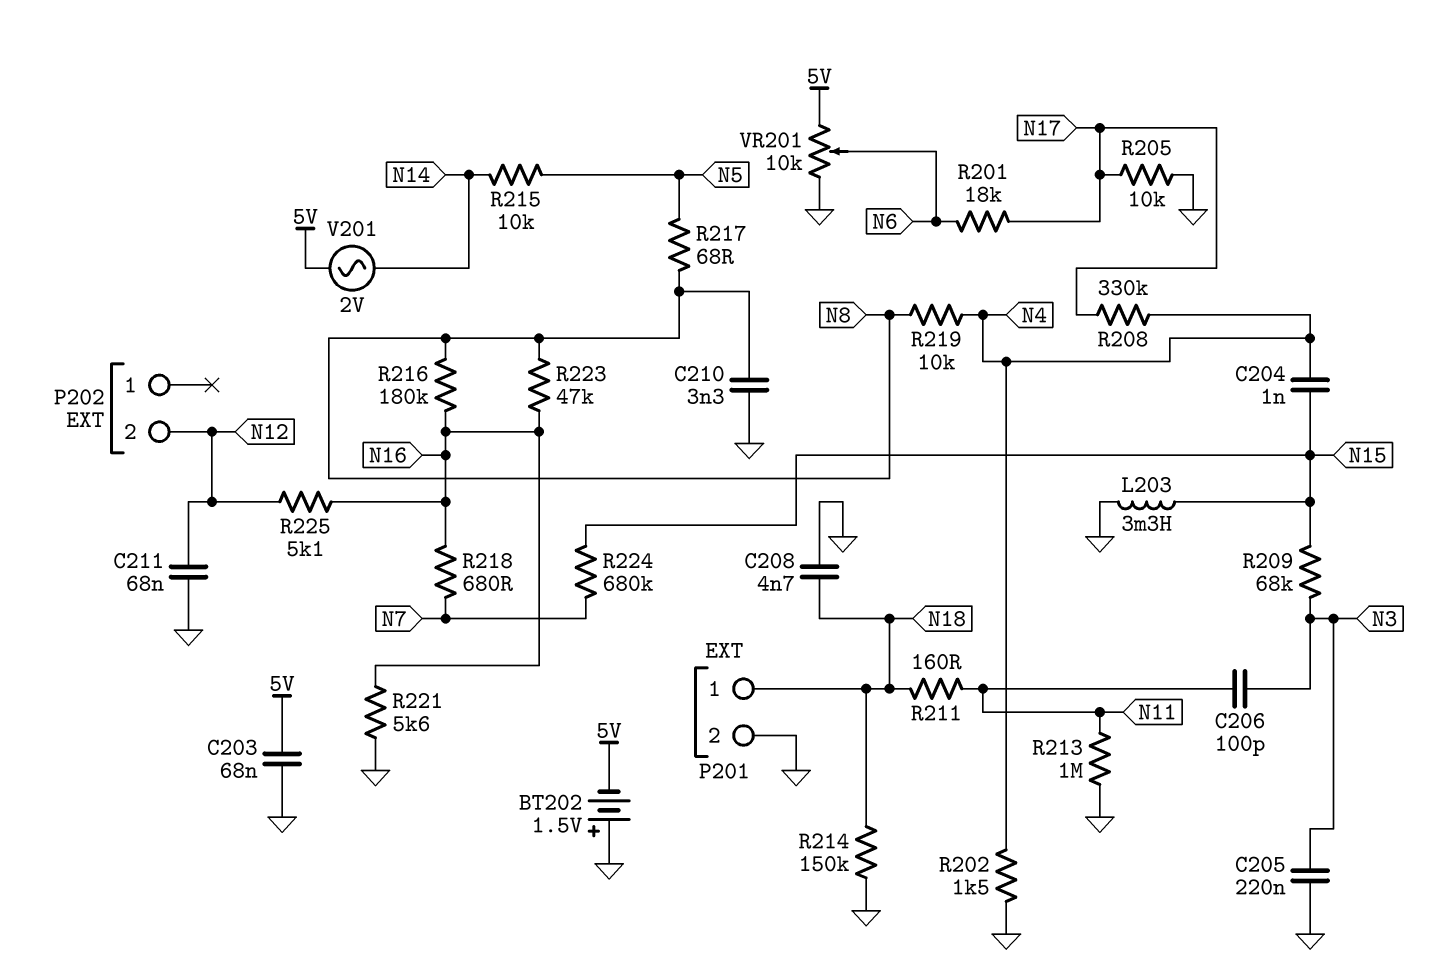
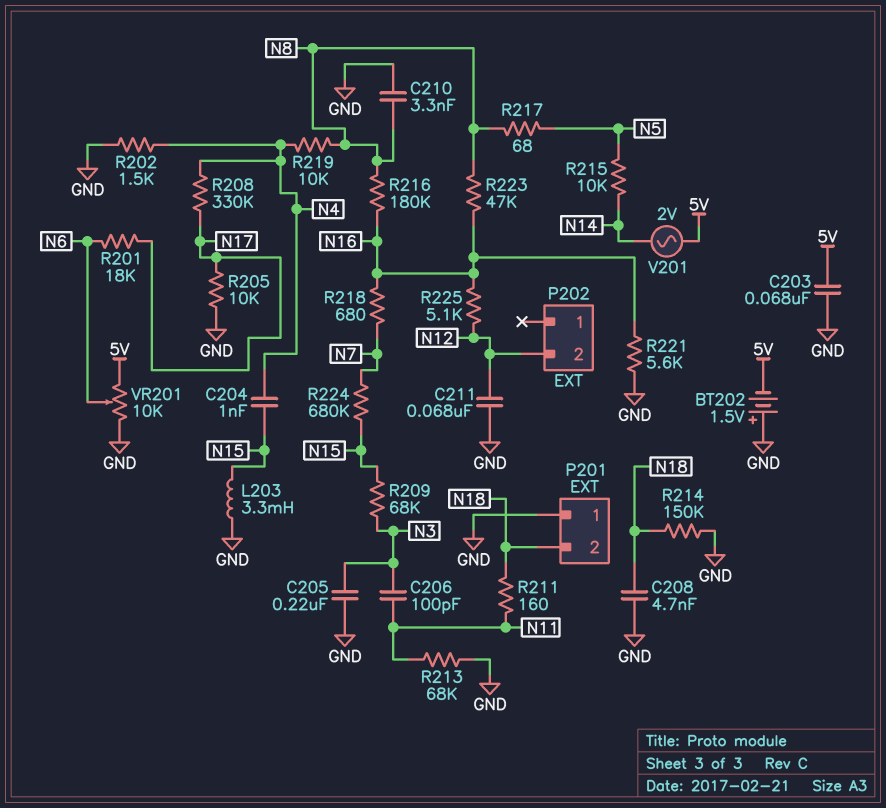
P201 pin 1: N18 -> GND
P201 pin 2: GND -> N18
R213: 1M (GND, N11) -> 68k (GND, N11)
--
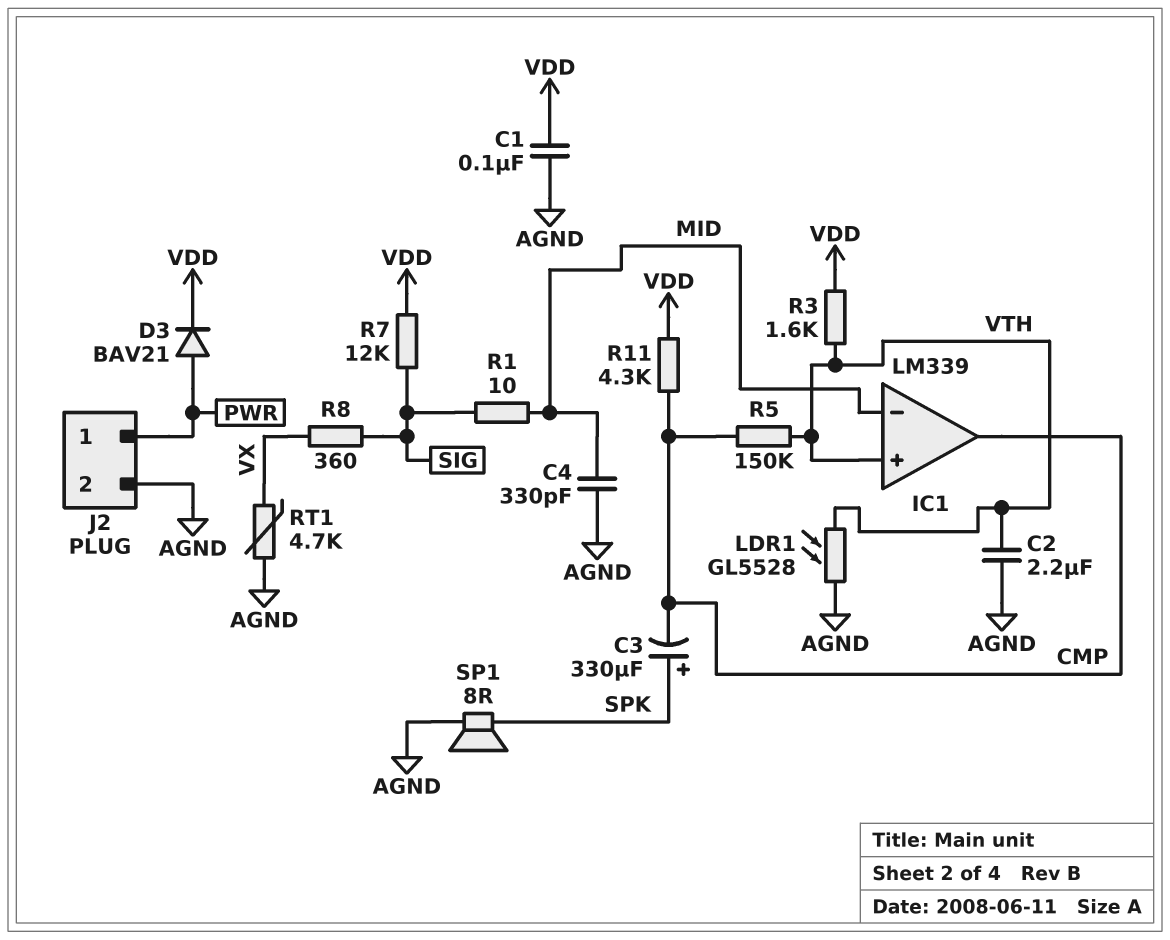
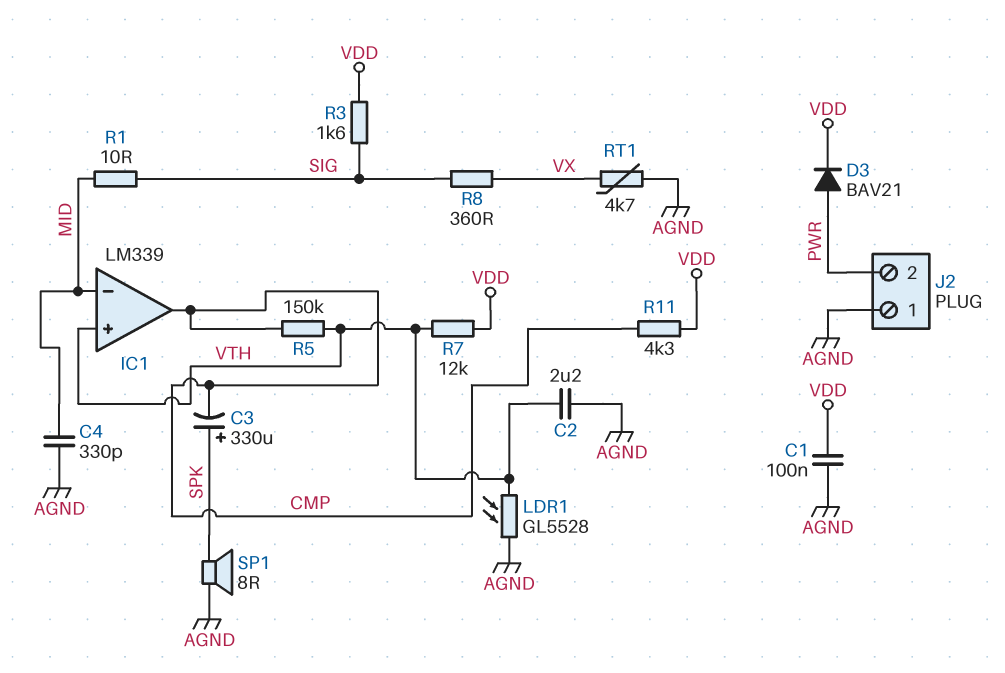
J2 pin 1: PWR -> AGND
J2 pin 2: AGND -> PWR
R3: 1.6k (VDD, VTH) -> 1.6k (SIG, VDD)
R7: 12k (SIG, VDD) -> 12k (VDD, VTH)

▶ Task directions
From the entries above, print the lines beginning at the one with "J2 pin 2: AGND -> PWR" and stopping after the one with "R7: 12k (SIG, VDD) -> 12k (VDD, VTH)", exactly as written and with nothing else.

▶ The answer
J2 pin 2: AGND -> PWR
R3: 1.6k (VDD, VTH) -> 1.6k (SIG, VDD)
R7: 12k (SIG, VDD) -> 12k (VDD, VTH)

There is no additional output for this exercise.